-------- Data in this exercise --------
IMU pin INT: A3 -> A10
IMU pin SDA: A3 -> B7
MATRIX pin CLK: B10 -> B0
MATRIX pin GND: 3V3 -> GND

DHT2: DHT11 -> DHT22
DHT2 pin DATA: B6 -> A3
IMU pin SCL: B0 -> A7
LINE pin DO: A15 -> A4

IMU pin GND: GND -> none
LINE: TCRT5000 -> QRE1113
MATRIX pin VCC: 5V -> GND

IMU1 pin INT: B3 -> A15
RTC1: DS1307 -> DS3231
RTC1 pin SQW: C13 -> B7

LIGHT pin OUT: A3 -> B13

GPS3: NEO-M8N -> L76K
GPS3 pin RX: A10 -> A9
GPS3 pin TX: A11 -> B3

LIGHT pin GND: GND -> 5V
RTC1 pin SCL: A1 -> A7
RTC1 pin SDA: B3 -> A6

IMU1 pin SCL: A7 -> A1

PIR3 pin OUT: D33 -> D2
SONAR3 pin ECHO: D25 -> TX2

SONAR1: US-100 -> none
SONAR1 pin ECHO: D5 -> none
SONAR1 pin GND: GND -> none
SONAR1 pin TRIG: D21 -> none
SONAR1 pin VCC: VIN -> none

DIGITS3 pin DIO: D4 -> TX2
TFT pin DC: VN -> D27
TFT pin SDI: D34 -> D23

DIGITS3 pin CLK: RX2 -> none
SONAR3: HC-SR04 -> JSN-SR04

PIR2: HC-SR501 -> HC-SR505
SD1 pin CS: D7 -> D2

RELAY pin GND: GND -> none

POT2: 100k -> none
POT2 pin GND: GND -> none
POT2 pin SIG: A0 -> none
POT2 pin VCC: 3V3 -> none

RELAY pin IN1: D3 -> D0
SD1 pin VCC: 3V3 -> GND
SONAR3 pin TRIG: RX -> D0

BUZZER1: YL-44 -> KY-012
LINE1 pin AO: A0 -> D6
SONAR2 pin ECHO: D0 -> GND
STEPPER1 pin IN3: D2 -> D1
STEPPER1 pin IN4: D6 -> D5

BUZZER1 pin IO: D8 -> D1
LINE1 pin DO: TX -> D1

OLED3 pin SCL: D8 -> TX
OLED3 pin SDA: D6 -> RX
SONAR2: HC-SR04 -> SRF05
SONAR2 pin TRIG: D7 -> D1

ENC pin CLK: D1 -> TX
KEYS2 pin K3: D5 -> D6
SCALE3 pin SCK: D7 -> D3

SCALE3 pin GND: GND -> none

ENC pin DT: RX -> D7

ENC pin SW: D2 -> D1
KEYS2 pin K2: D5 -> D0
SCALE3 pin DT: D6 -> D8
--------
Repeat each entry above exactly as it appears.

--- Response to this task ---
IMU pin INT: A3 -> A10
IMU pin SDA: A3 -> B7
MATRIX pin CLK: B10 -> B0
MATRIX pin GND: 3V3 -> GND

DHT2: DHT11 -> DHT22
DHT2 pin DATA: B6 -> A3
IMU pin SCL: B0 -> A7
LINE pin DO: A15 -> A4

IMU pin GND: GND -> none
LINE: TCRT5000 -> QRE1113
MATRIX pin VCC: 5V -> GND

IMU1 pin INT: B3 -> A15
RTC1: DS1307 -> DS3231
RTC1 pin SQW: C13 -> B7

LIGHT pin OUT: A3 -> B13

GPS3: NEO-M8N -> L76K
GPS3 pin RX: A10 -> A9
GPS3 pin TX: A11 -> B3

LIGHT pin GND: GND -> 5V
RTC1 pin SCL: A1 -> A7
RTC1 pin SDA: B3 -> A6

IMU1 pin SCL: A7 -> A1

PIR3 pin OUT: D33 -> D2
SONAR3 pin ECHO: D25 -> TX2

SONAR1: US-100 -> none
SONAR1 pin ECHO: D5 -> none
SONAR1 pin GND: GND -> none
SONAR1 pin TRIG: D21 -> none
SONAR1 pin VCC: VIN -> none

DIGITS3 pin DIO: D4 -> TX2
TFT pin DC: VN -> D27
TFT pin SDI: D34 -> D23

DIGITS3 pin CLK: RX2 -> none
SONAR3: HC-SR04 -> JSN-SR04

PIR2: HC-SR501 -> HC-SR505
SD1 pin CS: D7 -> D2

RELAY pin GND: GND -> none

POT2: 100k -> none
POT2 pin GND: GND -> none
POT2 pin SIG: A0 -> none
POT2 pin VCC: 3V3 -> none

RELAY pin IN1: D3 -> D0
SD1 pin VCC: 3V3 -> GND
SONAR3 pin TRIG: RX -> D0

BUZZER1: YL-44 -> KY-012
LINE1 pin AO: A0 -> D6
SONAR2 pin ECHO: D0 -> GND
STEPPER1 pin IN3: D2 -> D1
STEPPER1 pin IN4: D6 -> D5

BUZZER1 pin IO: D8 -> D1
LINE1 pin DO: TX -> D1

OLED3 pin SCL: D8 -> TX
OLED3 pin SDA: D6 -> RX
SONAR2: HC-SR04 -> SRF05
SONAR2 pin TRIG: D7 -> D1

ENC pin CLK: D1 -> TX
KEYS2 pin K3: D5 -> D6
SCALE3 pin SCK: D7 -> D3

SCALE3 pin GND: GND -> none

ENC pin DT: RX -> D7

ENC pin SW: D2 -> D1
KEYS2 pin K2: D5 -> D0
SCALE3 pin DT: D6 -> D8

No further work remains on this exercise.